Task goal :: Your answer must be the lines from the first one in the material through the line with "type=added; after=Geschenk (orange)", retyped exactly and with no pictures.

* * * * * * * * *

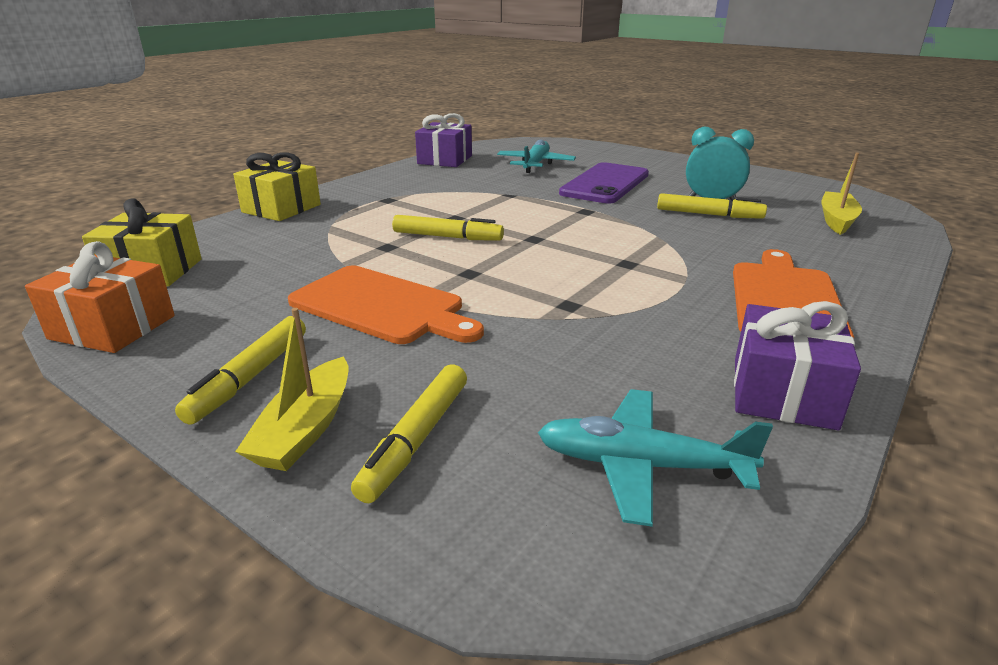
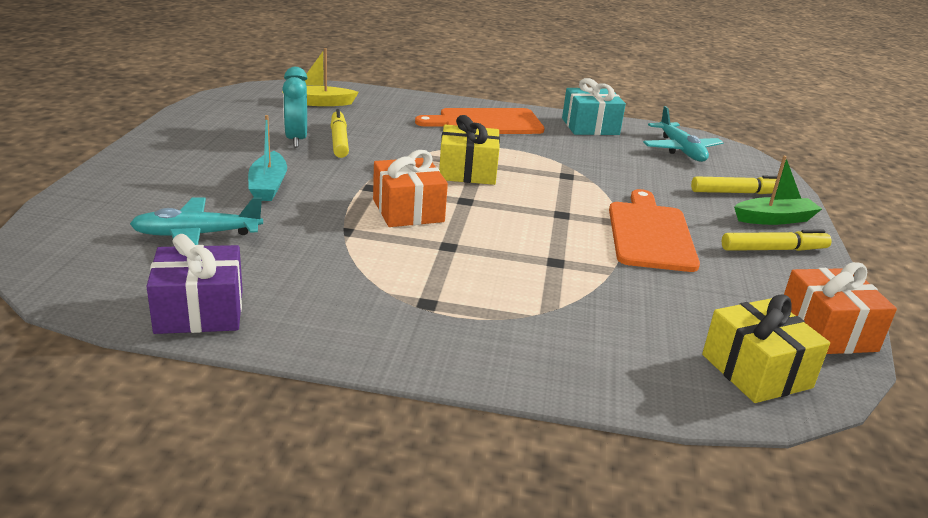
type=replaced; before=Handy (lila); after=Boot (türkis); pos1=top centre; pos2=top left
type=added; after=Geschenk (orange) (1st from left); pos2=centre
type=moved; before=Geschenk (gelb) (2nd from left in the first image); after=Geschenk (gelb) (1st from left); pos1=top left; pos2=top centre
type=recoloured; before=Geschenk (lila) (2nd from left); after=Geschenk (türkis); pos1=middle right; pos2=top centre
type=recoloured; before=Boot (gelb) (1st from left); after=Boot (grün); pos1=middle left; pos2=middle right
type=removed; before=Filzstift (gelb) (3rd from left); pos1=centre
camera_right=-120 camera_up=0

* * * * * * * * *

Solved problem ::
type=replaced; before=Handy (lila); after=Boot (türkis); pos1=top centre; pos2=top left
type=added; after=Geschenk (orange) (1st from left); pos2=centre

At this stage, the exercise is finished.